- **Information**

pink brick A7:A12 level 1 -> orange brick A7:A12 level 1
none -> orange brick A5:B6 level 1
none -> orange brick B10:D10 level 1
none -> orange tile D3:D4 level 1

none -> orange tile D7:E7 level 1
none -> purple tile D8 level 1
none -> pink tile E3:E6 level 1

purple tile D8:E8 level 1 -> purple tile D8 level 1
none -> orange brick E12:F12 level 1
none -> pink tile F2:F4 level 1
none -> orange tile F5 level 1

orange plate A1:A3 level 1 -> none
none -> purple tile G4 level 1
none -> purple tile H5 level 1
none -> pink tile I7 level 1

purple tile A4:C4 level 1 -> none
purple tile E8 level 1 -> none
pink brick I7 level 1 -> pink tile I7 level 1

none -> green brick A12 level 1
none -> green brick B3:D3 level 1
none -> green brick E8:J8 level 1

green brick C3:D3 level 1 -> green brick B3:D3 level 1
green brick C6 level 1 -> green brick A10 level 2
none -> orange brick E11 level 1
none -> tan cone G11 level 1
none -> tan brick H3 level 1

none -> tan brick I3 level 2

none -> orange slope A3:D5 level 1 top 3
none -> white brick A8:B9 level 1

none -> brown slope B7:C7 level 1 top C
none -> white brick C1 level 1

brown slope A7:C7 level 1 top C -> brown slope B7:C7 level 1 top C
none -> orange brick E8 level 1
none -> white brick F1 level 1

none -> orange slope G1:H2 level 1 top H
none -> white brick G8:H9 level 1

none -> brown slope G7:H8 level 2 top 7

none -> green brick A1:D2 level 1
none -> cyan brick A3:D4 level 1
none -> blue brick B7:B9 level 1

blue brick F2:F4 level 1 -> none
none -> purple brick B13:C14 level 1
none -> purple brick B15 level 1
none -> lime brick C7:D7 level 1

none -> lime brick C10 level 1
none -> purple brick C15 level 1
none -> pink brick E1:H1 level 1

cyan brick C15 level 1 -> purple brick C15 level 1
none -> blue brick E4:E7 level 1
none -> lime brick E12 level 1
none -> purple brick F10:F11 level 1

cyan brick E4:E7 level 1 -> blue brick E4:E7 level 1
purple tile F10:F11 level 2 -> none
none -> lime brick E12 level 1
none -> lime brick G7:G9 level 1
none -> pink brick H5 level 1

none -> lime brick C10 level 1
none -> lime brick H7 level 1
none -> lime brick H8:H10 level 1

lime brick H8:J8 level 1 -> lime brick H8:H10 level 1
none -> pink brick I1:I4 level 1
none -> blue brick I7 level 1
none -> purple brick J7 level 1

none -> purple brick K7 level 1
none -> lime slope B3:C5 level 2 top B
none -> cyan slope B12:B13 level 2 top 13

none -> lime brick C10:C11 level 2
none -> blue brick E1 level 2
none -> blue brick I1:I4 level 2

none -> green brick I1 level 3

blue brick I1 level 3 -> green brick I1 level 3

- **Prompt**
Your task is to reproduce all the material exactly as it stands.

- **Result below**
pink brick A7:A12 level 1 -> orange brick A7:A12 level 1
none -> orange brick A5:B6 level 1
none -> orange brick B10:D10 level 1
none -> orange tile D3:D4 level 1

none -> orange tile D7:E7 level 1
none -> purple tile D8 level 1
none -> pink tile E3:E6 level 1

purple tile D8:E8 level 1 -> purple tile D8 level 1
none -> orange brick E12:F12 level 1
none -> pink tile F2:F4 level 1
none -> orange tile F5 level 1

orange plate A1:A3 level 1 -> none
none -> purple tile G4 level 1
none -> purple tile H5 level 1
none -> pink tile I7 level 1

purple tile A4:C4 level 1 -> none
purple tile E8 level 1 -> none
pink brick I7 level 1 -> pink tile I7 level 1

none -> green brick A12 level 1
none -> green brick B3:D3 level 1
none -> green brick E8:J8 level 1

green brick C3:D3 level 1 -> green brick B3:D3 level 1
green brick C6 level 1 -> green brick A10 level 2
none -> orange brick E11 level 1
none -> tan cone G11 level 1
none -> tan brick H3 level 1

none -> tan brick I3 level 2

none -> orange slope A3:D5 level 1 top 3
none -> white brick A8:B9 level 1

none -> brown slope B7:C7 level 1 top C
none -> white brick C1 level 1

brown slope A7:C7 level 1 top C -> brown slope B7:C7 level 1 top C
none -> orange brick E8 level 1
none -> white brick F1 level 1

none -> orange slope G1:H2 level 1 top H
none -> white brick G8:H9 level 1

none -> brown slope G7:H8 level 2 top 7

none -> green brick A1:D2 level 1
none -> cyan brick A3:D4 level 1
none -> blue brick B7:B9 level 1

blue brick F2:F4 level 1 -> none
none -> purple brick B13:C14 level 1
none -> purple brick B15 level 1
none -> lime brick C7:D7 level 1

none -> lime brick C10 level 1
none -> purple brick C15 level 1
none -> pink brick E1:H1 level 1

cyan brick C15 level 1 -> purple brick C15 level 1
none -> blue brick E4:E7 level 1
none -> lime brick E12 level 1
none -> purple brick F10:F11 level 1

cyan brick E4:E7 level 1 -> blue brick E4:E7 level 1
purple tile F10:F11 level 2 -> none
none -> lime brick E12 level 1
none -> lime brick G7:G9 level 1
none -> pink brick H5 level 1

none -> lime brick C10 level 1
none -> lime brick H7 level 1
none -> lime brick H8:H10 level 1

lime brick H8:J8 level 1 -> lime brick H8:H10 level 1
none -> pink brick I1:I4 level 1
none -> blue brick I7 level 1
none -> purple brick J7 level 1

none -> purple brick K7 level 1
none -> lime slope B3:C5 level 2 top B
none -> cyan slope B12:B13 level 2 top 13

none -> lime brick C10:C11 level 2
none -> blue brick E1 level 2
none -> blue brick I1:I4 level 2

none -> green brick I1 level 3

blue brick I1 level 3 -> green brick I1 level 3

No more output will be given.